What you give back must match the data exactly, minus the pictures.

━━━━━ Data

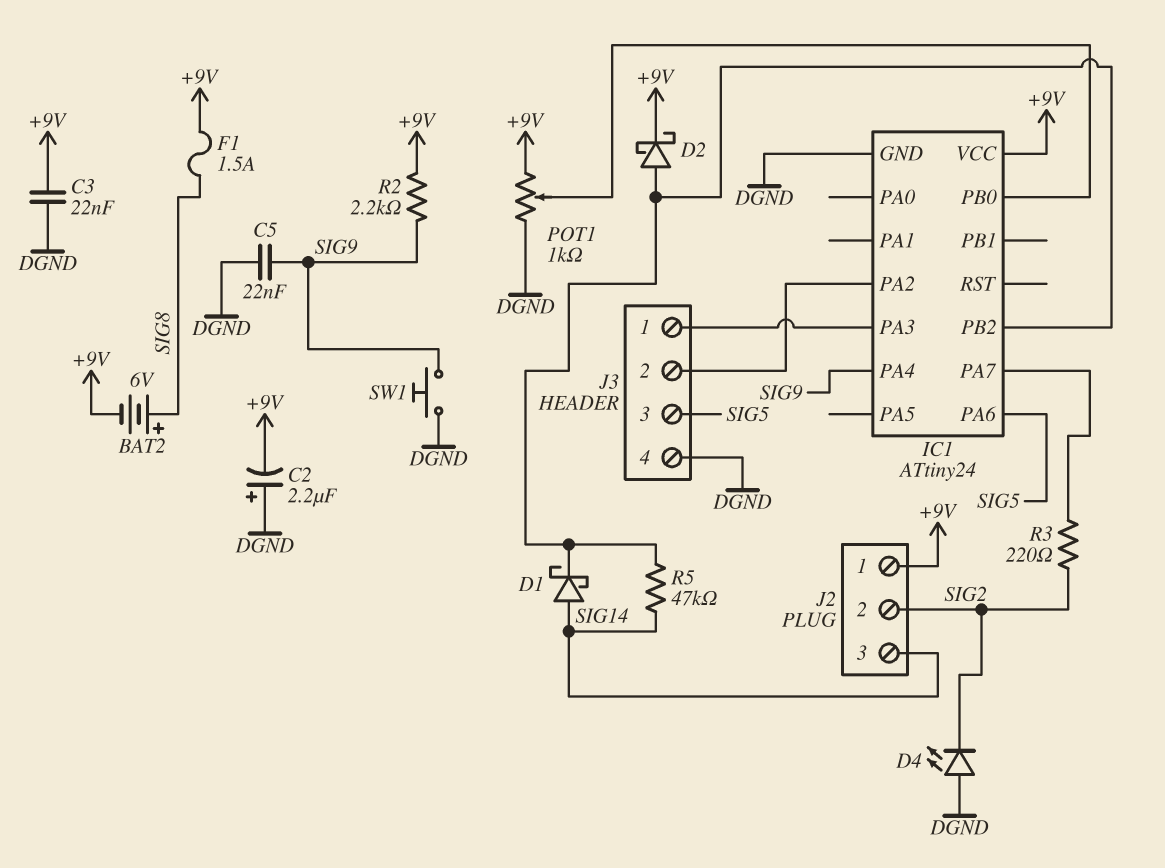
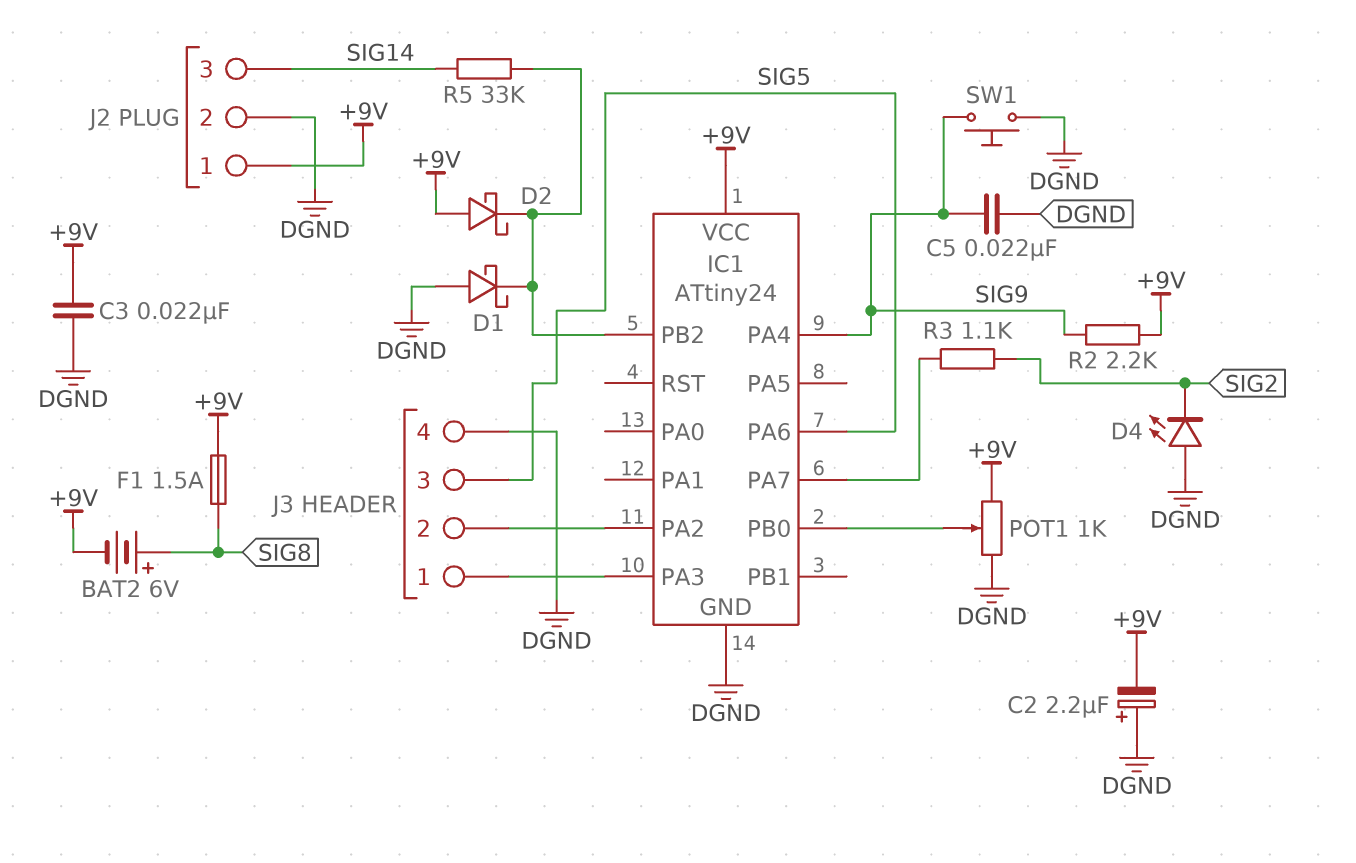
D1: schottky (A SIG14, K IC1/PB2) -> schottky (A DGND, K IC1/PB2)
D2: schottky (A IC1/PB2, K +9V) -> schottky (A +9V, K IC1/PB2)
J2 pin 2: SIG2 -> DGND
R3: 220 (IC1/PA7, SIG2) -> 1.1k (IC1/PA7, SIG2)
R5: 47k (IC1/PB2, SIG14) -> 33k (IC1/PB2, SIG14)

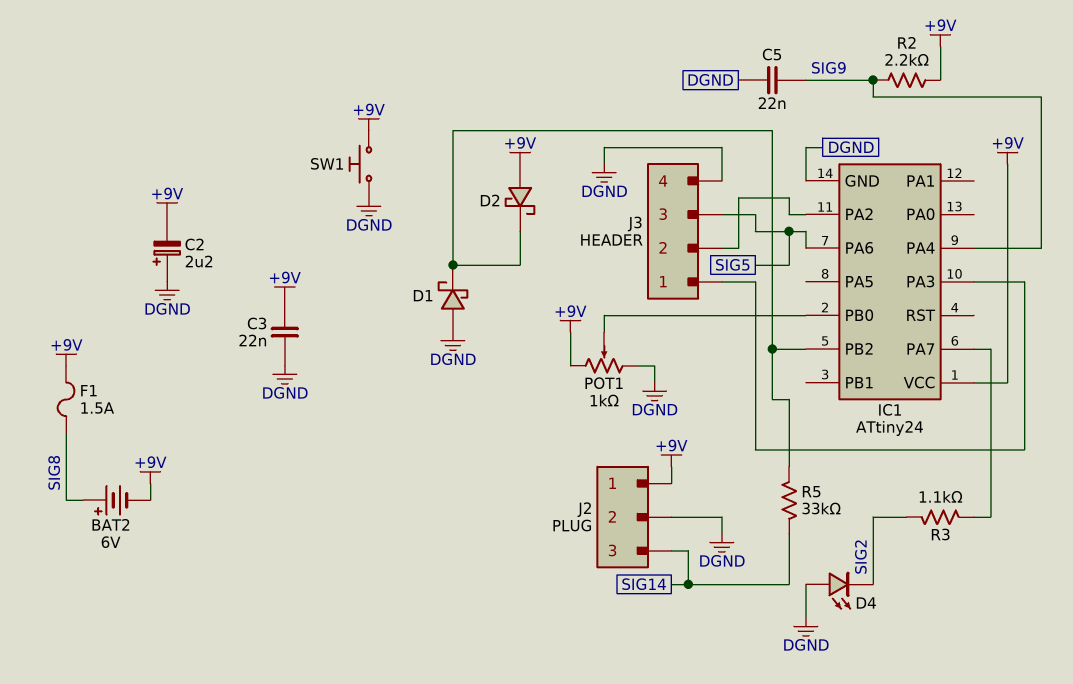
SW1: button (DGND, SIG9) -> button (+9V, DGND)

━━━━━━━━━━

▶ [Your solution]:
D1: schottky (A SIG14, K IC1/PB2) -> schottky (A DGND, K IC1/PB2)
D2: schottky (A IC1/PB2, K +9V) -> schottky (A +9V, K IC1/PB2)
J2 pin 2: SIG2 -> DGND
R3: 220 (IC1/PA7, SIG2) -> 1.1k (IC1/PA7, SIG2)
R5: 47k (IC1/PB2, SIG14) -> 33k (IC1/PB2, SIG14)

SW1: button (DGND, SIG9) -> button (+9V, DGND)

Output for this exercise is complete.